§ Work instructions
In your copy, include no images, and write out every entry below exactly as it stands.

*** Opening Data for this task ***

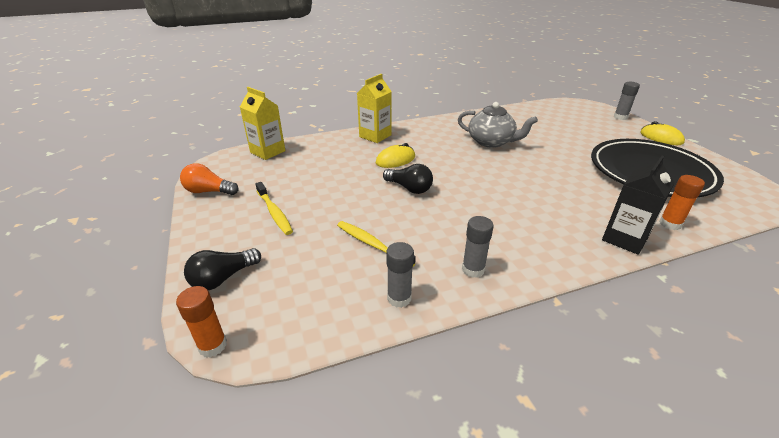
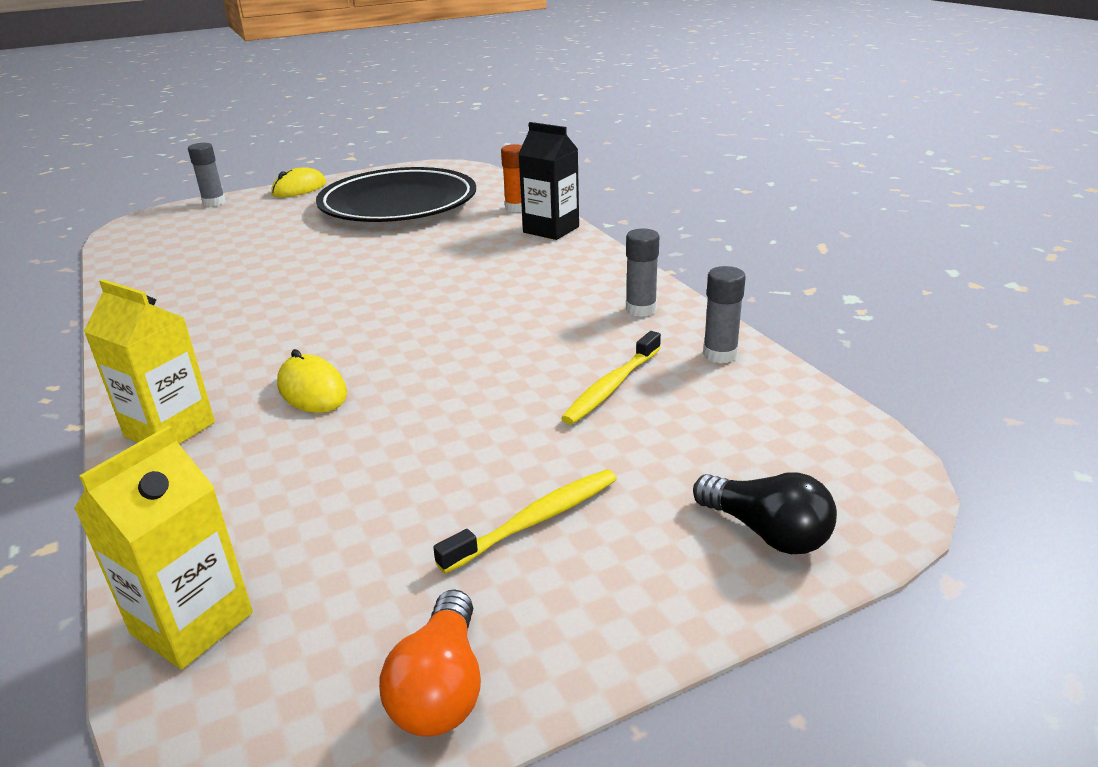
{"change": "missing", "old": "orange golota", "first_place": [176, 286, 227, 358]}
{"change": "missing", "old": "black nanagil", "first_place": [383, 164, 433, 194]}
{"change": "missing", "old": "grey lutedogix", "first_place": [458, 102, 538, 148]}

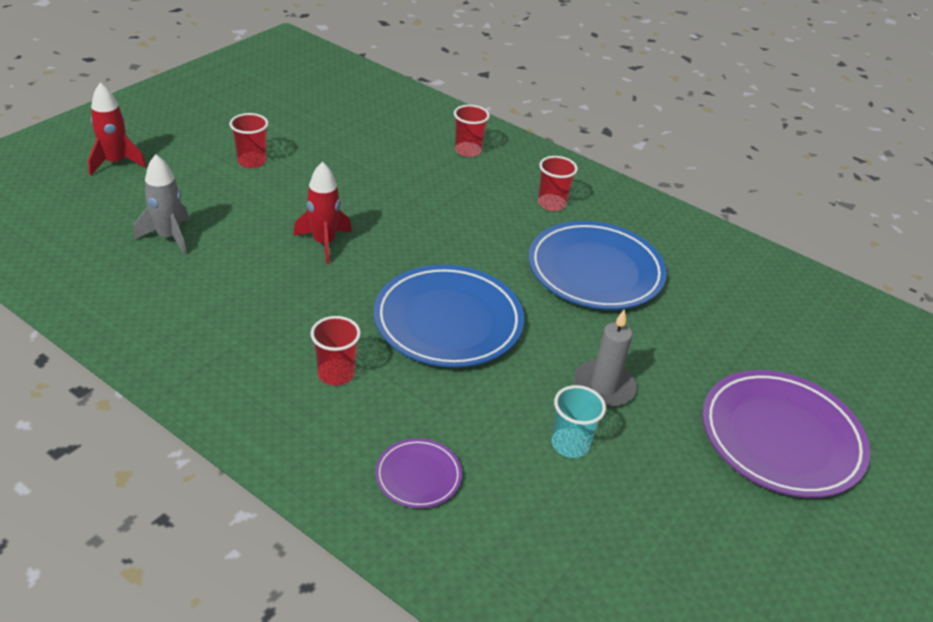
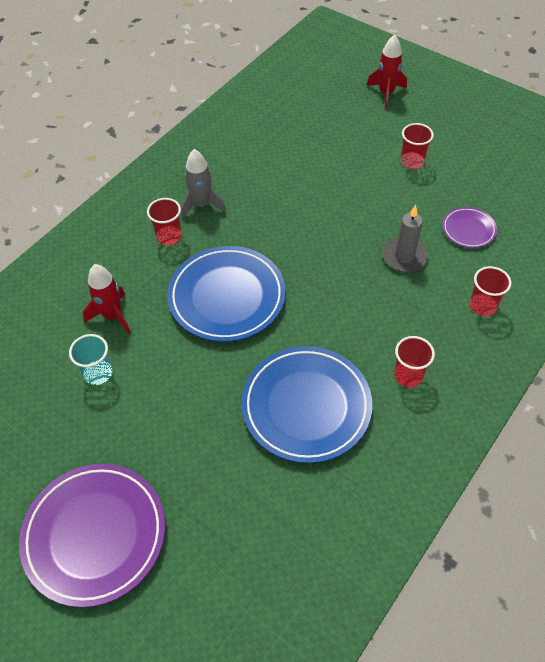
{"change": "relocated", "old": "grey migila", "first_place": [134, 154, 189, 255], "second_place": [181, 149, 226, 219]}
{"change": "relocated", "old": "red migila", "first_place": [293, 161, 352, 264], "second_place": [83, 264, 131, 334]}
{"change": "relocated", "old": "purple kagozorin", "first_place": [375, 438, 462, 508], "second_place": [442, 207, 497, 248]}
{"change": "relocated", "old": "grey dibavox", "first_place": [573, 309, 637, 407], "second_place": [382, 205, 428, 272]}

*** Closing Data for this task ***

§ Written reply
{"change": "missing", "old": "orange golota", "first_place": [176, 286, 227, 358]}
{"change": "missing", "old": "black nanagil", "first_place": [383, 164, 433, 194]}
{"change": "missing", "old": "grey lutedogix", "first_place": [458, 102, 538, 148]}

{"change": "relocated", "old": "grey migila", "first_place": [134, 154, 189, 255], "second_place": [181, 149, 226, 219]}
{"change": "relocated", "old": "red migila", "first_place": [293, 161, 352, 264], "second_place": [83, 264, 131, 334]}
{"change": "relocated", "old": "purple kagozorin", "first_place": [375, 438, 462, 508], "second_place": [442, 207, 497, 248]}
{"change": "relocated", "old": "grey dibavox", "first_place": [573, 309, 637, 407], "second_place": [382, 205, 428, 272]}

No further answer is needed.